*TASK OBJECTIVE*. Please copy out the lines of the material from the line with "Between dark matte" to the line with "This screenshot has", keeping every word and character unchanged.

*DATA FOR THIS EXERCISE*.
+---+
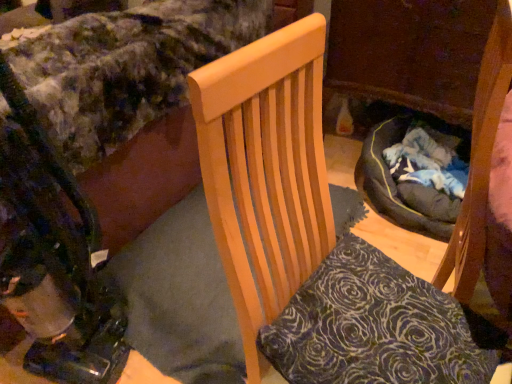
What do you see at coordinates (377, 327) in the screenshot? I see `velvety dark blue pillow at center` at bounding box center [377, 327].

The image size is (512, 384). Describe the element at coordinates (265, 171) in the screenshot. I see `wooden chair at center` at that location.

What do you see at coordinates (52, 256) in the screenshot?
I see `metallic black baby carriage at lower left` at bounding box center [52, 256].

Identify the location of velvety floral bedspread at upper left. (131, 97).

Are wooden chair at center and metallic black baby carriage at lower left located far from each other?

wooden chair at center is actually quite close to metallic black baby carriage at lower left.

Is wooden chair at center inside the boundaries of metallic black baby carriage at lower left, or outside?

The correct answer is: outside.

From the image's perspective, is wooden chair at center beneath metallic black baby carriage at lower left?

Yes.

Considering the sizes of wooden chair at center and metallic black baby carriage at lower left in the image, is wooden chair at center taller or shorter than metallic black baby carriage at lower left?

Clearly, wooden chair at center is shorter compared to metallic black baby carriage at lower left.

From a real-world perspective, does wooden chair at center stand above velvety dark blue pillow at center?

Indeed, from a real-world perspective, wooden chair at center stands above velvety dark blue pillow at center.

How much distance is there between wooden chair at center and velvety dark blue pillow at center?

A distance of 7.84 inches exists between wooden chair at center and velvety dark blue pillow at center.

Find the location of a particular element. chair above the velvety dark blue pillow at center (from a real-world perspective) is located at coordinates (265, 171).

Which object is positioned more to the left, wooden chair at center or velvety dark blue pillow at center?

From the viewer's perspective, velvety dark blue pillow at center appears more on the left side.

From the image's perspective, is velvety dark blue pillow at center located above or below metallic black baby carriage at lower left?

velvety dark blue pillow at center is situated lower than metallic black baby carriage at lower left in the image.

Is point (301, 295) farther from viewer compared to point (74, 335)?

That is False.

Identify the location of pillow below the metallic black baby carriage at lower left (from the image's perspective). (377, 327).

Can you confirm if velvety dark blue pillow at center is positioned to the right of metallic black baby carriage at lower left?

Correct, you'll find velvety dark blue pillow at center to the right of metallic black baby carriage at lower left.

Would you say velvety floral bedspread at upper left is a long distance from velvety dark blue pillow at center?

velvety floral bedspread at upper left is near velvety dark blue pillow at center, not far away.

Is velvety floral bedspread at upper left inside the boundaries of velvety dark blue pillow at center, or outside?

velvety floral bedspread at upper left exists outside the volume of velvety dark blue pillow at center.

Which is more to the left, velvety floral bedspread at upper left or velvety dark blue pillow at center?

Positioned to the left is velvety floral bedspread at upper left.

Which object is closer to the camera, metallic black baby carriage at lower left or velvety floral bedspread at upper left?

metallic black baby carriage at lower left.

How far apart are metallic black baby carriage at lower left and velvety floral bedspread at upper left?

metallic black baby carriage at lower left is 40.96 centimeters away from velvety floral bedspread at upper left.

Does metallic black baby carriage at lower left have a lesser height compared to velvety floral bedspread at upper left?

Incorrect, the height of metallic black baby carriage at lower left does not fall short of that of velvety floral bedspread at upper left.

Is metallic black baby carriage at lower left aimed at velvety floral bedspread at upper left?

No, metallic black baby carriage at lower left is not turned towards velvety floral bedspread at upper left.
+---+
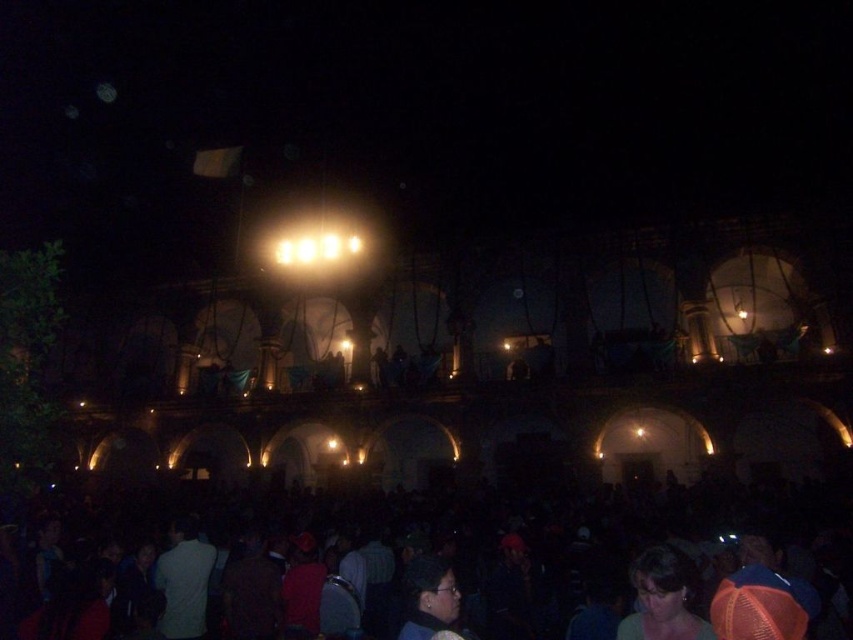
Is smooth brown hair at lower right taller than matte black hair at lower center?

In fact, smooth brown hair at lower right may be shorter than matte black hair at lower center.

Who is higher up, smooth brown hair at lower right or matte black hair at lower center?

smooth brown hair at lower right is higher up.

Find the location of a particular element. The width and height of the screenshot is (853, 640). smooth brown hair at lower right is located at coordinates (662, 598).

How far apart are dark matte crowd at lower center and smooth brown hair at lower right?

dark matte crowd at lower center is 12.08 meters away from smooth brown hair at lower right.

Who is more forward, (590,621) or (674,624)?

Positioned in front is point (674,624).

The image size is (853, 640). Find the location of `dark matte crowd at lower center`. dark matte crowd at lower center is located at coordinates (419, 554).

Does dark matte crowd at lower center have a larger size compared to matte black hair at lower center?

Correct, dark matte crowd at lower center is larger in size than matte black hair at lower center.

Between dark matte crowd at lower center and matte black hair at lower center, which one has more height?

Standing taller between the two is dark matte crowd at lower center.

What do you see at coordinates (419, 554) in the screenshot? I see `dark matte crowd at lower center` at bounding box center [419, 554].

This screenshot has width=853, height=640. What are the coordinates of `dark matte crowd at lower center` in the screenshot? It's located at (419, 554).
+---+
*TASK OUTPUT*.
Between dark matte crowd at lower center and matte black hair at lower center, which one has more height?

Standing taller between the two is dark matte crowd at lower center.

What do you see at coordinates (419, 554) in the screenshot? I see `dark matte crowd at lower center` at bounding box center [419, 554].

This screenshot has width=853, height=640. What are the coordinates of `dark matte crowd at lower center` in the screenshot? It's located at (419, 554).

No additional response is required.